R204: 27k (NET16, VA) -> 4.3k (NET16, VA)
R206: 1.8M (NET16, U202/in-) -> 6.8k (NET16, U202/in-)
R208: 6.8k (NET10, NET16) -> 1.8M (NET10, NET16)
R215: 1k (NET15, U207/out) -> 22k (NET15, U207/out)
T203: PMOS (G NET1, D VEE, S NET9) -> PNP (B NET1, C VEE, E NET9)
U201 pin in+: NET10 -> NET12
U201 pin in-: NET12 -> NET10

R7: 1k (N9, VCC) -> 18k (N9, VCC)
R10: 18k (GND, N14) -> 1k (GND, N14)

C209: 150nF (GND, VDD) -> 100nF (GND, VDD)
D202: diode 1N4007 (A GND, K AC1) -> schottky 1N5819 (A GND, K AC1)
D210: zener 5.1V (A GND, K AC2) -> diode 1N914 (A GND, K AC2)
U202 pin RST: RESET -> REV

WHAT YOU WILL DO
Line count for "diode": count the lines in the records above that contain this word, and write only the number.

OUTPUT OF THE EXERCISE
2